**Dataset records:**
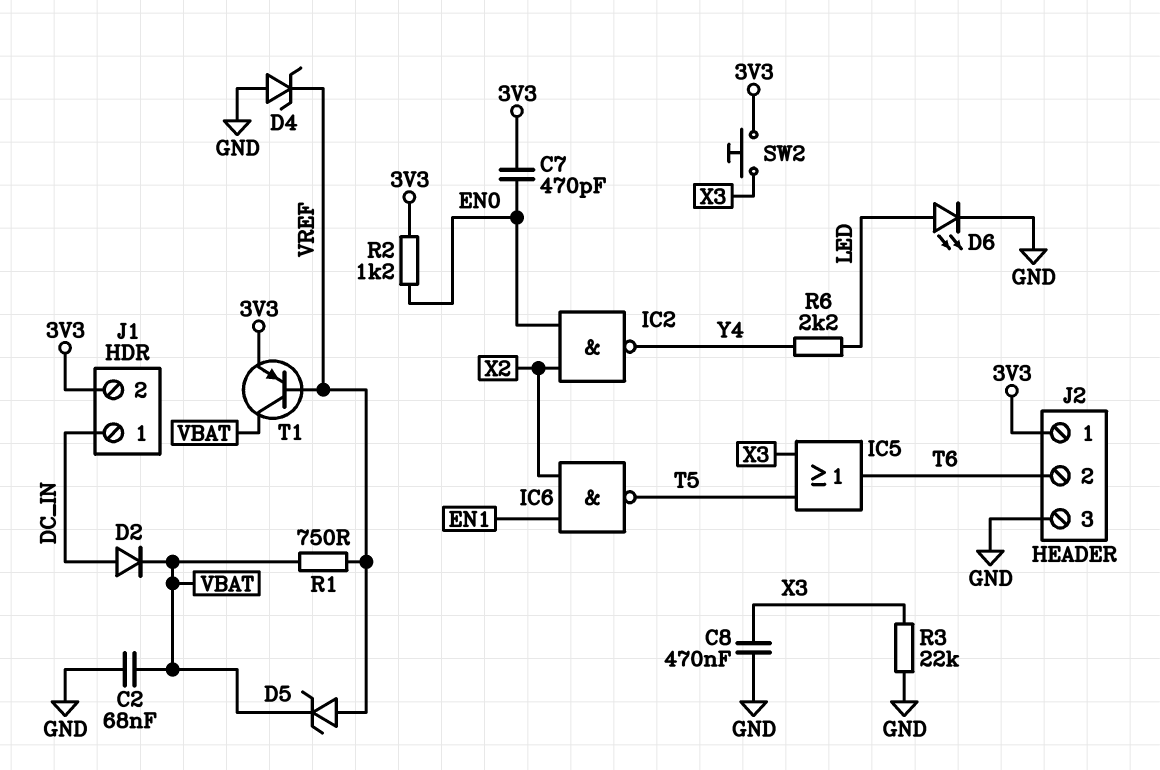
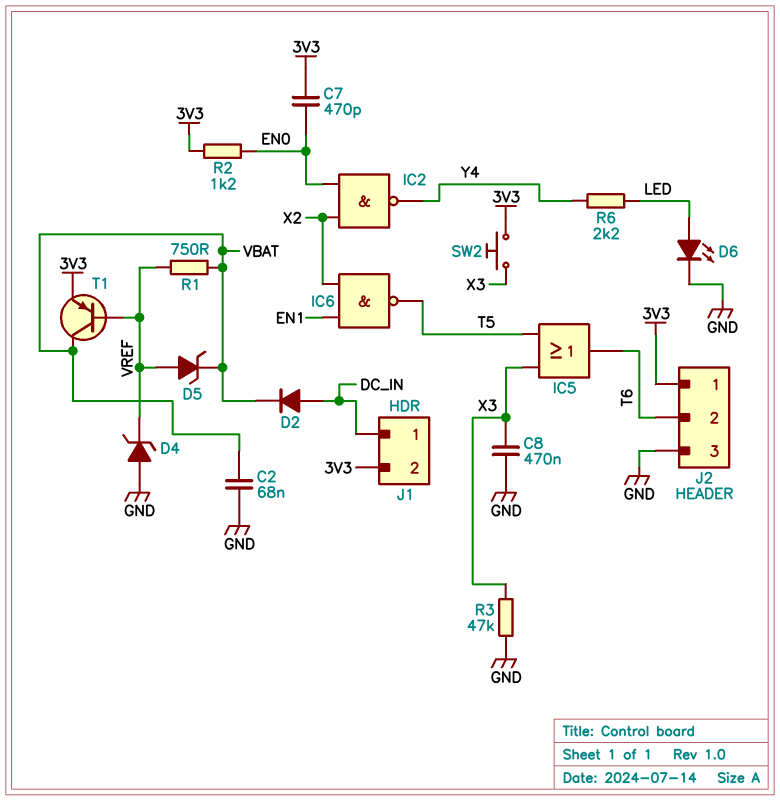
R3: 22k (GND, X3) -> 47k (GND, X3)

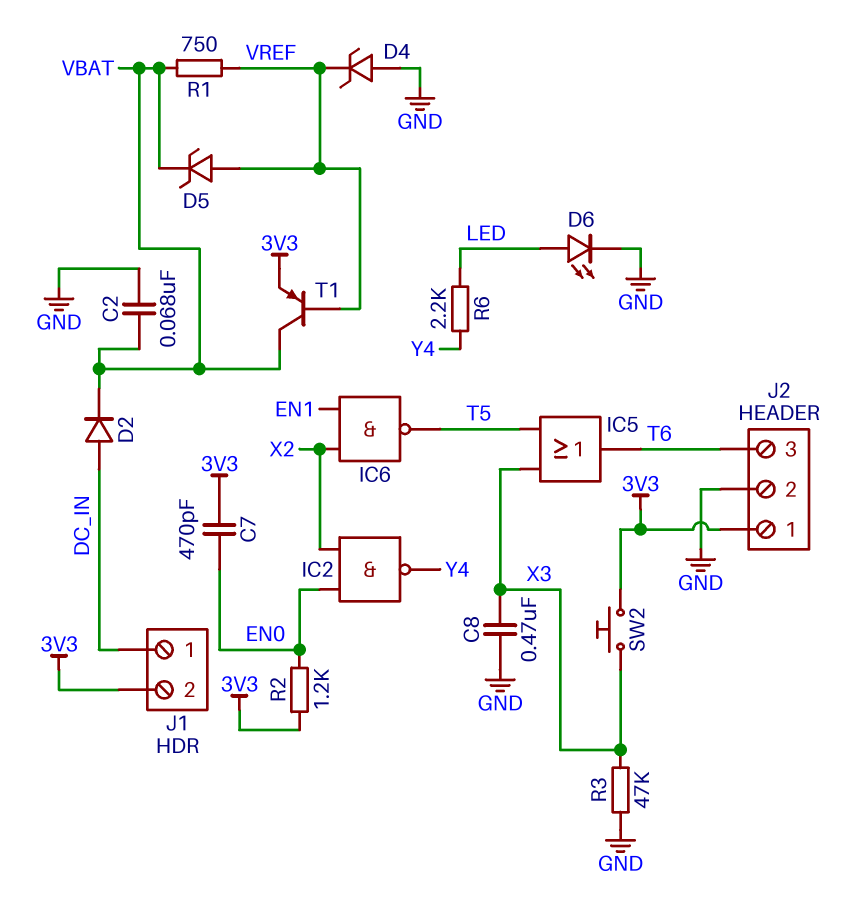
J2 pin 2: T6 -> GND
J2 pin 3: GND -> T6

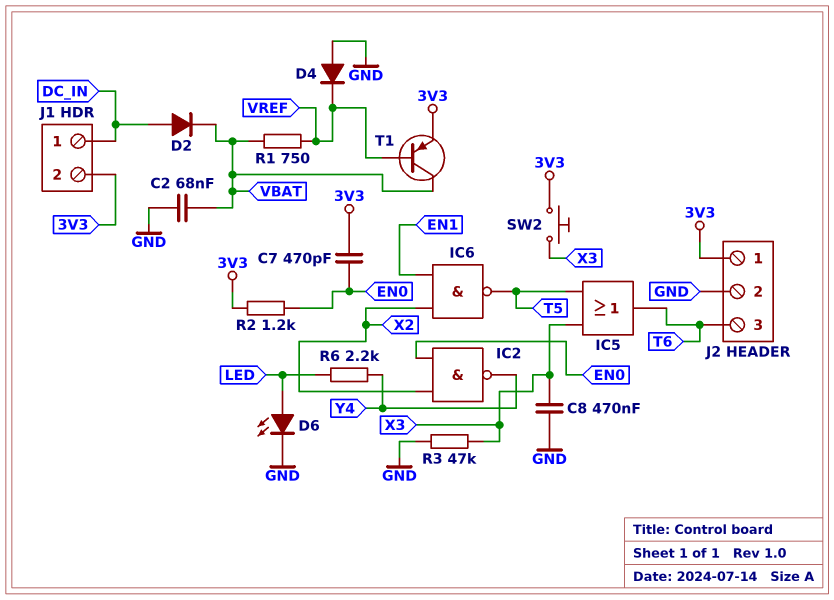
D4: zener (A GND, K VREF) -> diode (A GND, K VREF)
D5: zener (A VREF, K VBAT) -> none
==
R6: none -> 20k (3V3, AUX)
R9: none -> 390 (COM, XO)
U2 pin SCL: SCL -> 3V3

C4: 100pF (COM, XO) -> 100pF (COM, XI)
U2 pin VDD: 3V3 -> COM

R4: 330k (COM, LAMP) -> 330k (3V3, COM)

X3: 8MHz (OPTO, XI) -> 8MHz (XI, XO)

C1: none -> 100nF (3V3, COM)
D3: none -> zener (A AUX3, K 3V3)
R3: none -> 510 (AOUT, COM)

**What is expected:** Among the entries above, find the line with "X3: 8MHz (OPTO, XI) -> 8MHz (XI, XO)" and the line with "R3: none -> 510 (AOUT, COM)"; give again exactly these two lines and all lines between them.

**Output below:**
X3: 8MHz (OPTO, XI) -> 8MHz (XI, XO)

C1: none -> 100nF (3V3, COM)
D3: none -> zener (A AUX3, K 3V3)
R3: none -> 510 (AOUT, COM)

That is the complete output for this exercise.